**Aim of the task:** What is needed is an exact transcription of the line containing "pink semicircle: (638, 53)" and every line after it through the end of the entries below, with no pictures.

[Shape scene image sequences]
------------------------
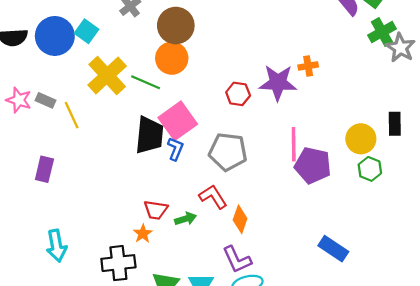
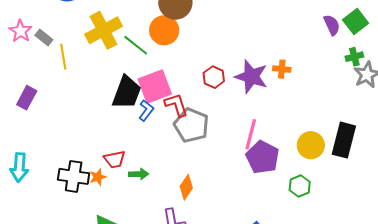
green cross: (382, 32) -> (354, 57), size x0.7
black rectangle: (395, 124) -> (344, 140), size x1.6
green hexagon: (370, 169) -> (300, 186), moved
red L-shape: (213, 197) -> (176, 105), moved
red trapezoid: (156, 210) -> (115, 159), turned -35
black cross: (118, 263) -> (74, 176), moved

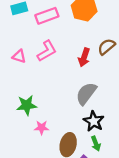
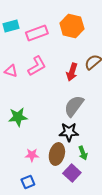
black star: (94, 121) -> (69, 132), moved, turned -30
pink star: (42, 128) -> (32, 155), moved

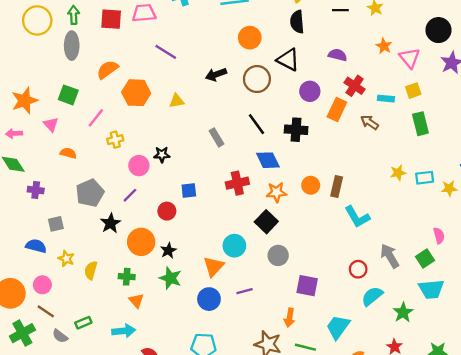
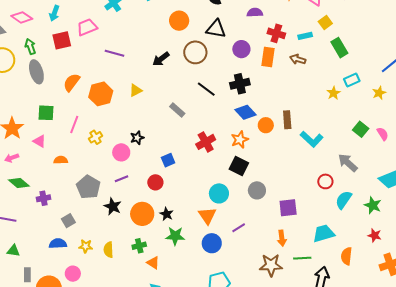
blue diamond: (268, 160) -> (245, 112), moved
cyan rectangle: (425, 178) -> (352, 80), moved
purple line: (130, 195) -> (121, 179), turned 40
green square: (425, 259) -> (361, 129), moved
cyan trapezoid: (338, 327) -> (324, 233), turned 55

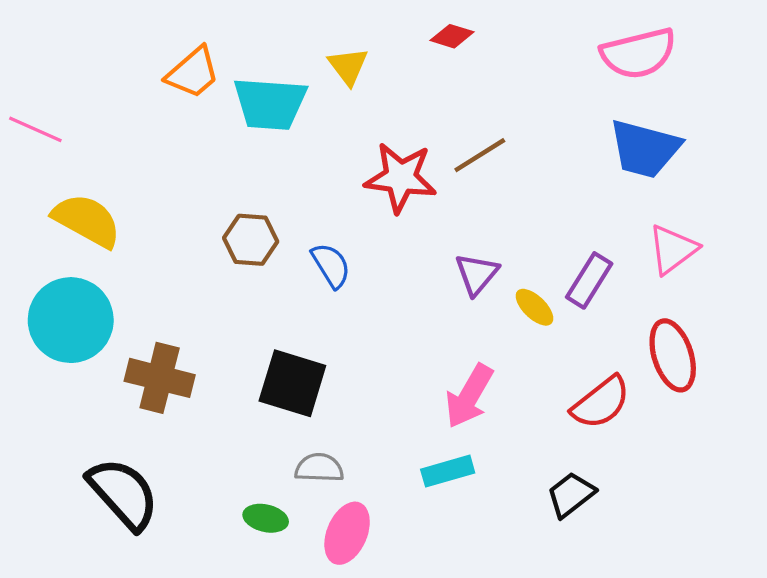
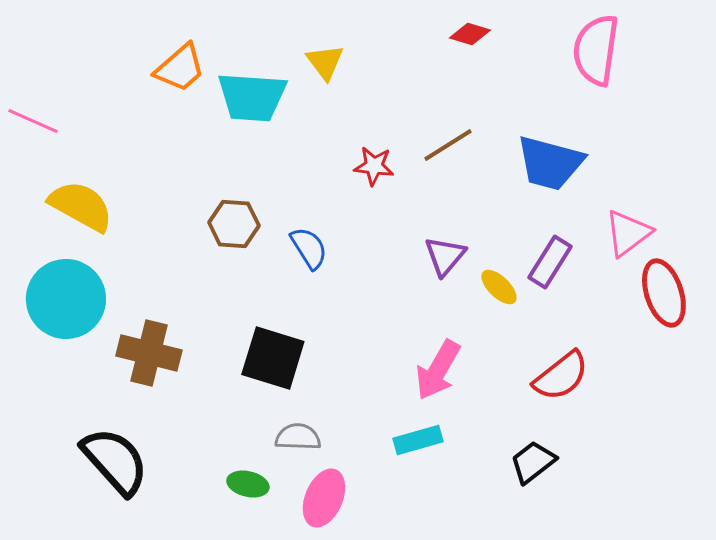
red diamond: (452, 36) -> (470, 34), moved
pink semicircle: (638, 53) -> (596, 50), turned 112
blue trapezoid: (645, 149) -> (550, 163), moved
red star: (401, 178) -> (374, 166), size x0.6
red ellipse: (673, 355) -> (664, 293), moved

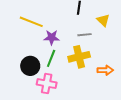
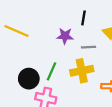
yellow line: (31, 22) -> (17, 31), moved
purple star: (52, 37) -> (65, 36), moved

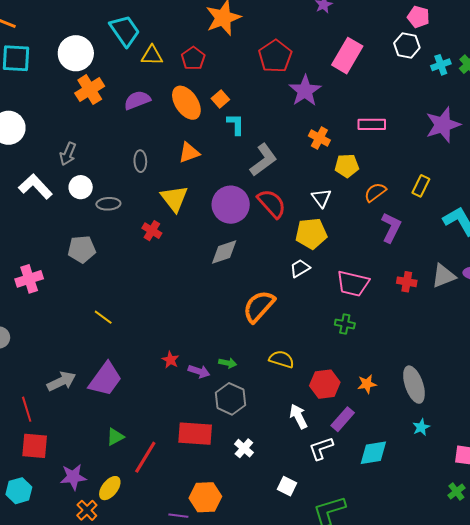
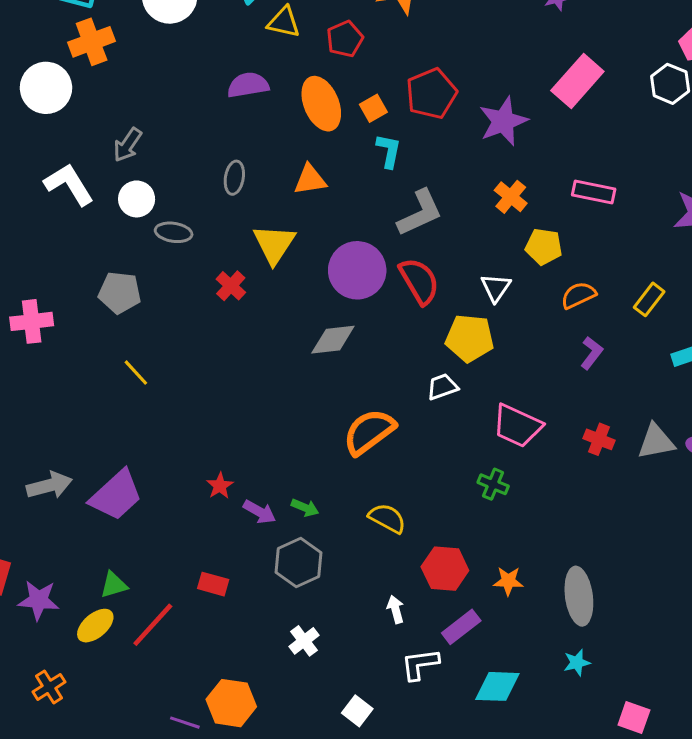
red pentagon: (275, 56) -> (431, 94), moved
orange cross: (90, 90) -> (92, 42), moved
purple L-shape: (391, 228) -> (592, 353), size x0.7
yellow line: (103, 317) -> (136, 373), moved
white arrow: (298, 416) -> (395, 609), size x0.7
red rectangle: (195, 434) -> (213, 584), moved, size x0.6
purple star: (73, 477) -> (39, 600), moved
yellow ellipse: (110, 488) -> (95, 626), moved

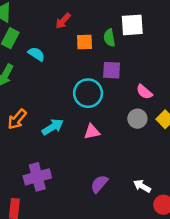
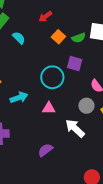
green semicircle: (109, 38) -> (79, 38), turned -112
orange square: (85, 42) -> (58, 37), turned 32
white arrow: (142, 186) -> (75, 128), moved, size x1.5

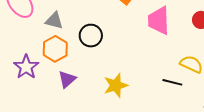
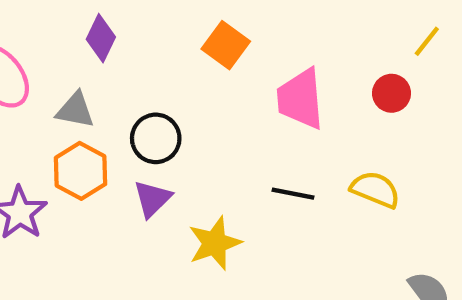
purple triangle: (67, 79) -> (152, 199), moved
black line: (172, 82) -> (293, 194), moved

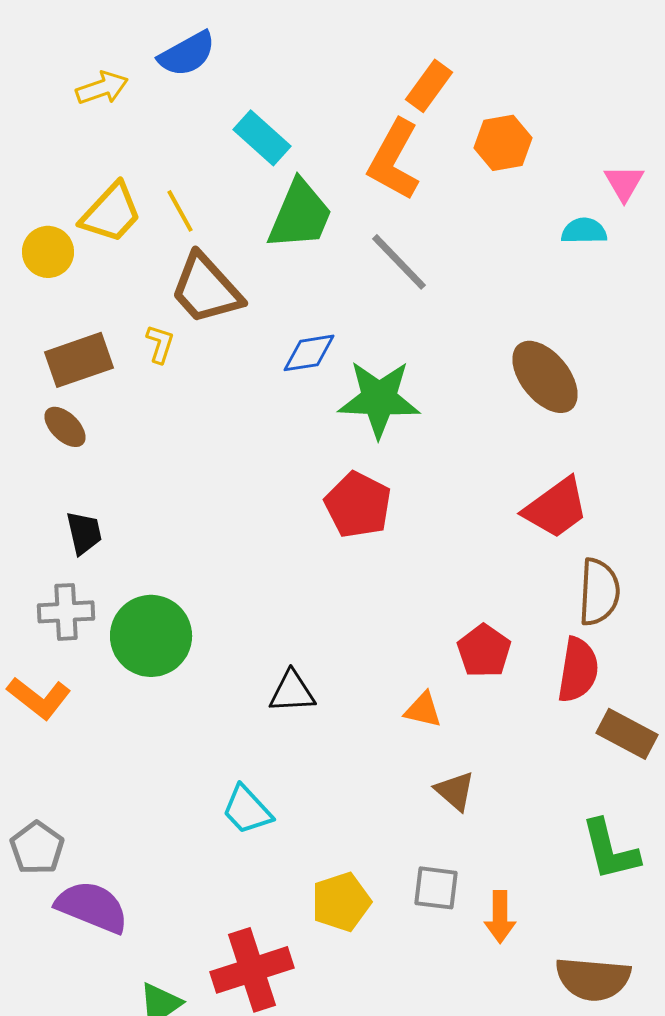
------------------------
**Answer box:**
pink semicircle: (638, 53) -> (596, 50), turned 112
blue trapezoid: (645, 149) -> (550, 163), moved
red star: (401, 178) -> (374, 166), size x0.6
red ellipse: (673, 355) -> (664, 293), moved

yellow line: (31, 22) -> (17, 31), moved
purple star: (52, 37) -> (65, 36), moved

red pentagon: (275, 56) -> (431, 94), moved
orange cross: (90, 90) -> (92, 42), moved
purple L-shape: (391, 228) -> (592, 353), size x0.7
yellow line: (103, 317) -> (136, 373), moved
white arrow: (298, 416) -> (395, 609), size x0.7
red rectangle: (195, 434) -> (213, 584), moved, size x0.6
purple star: (73, 477) -> (39, 600), moved
yellow ellipse: (110, 488) -> (95, 626), moved

green semicircle: (109, 38) -> (79, 38), turned -112
orange square: (85, 42) -> (58, 37), turned 32
white arrow: (142, 186) -> (75, 128), moved, size x1.5

purple triangle: (67, 79) -> (152, 199), moved
black line: (172, 82) -> (293, 194), moved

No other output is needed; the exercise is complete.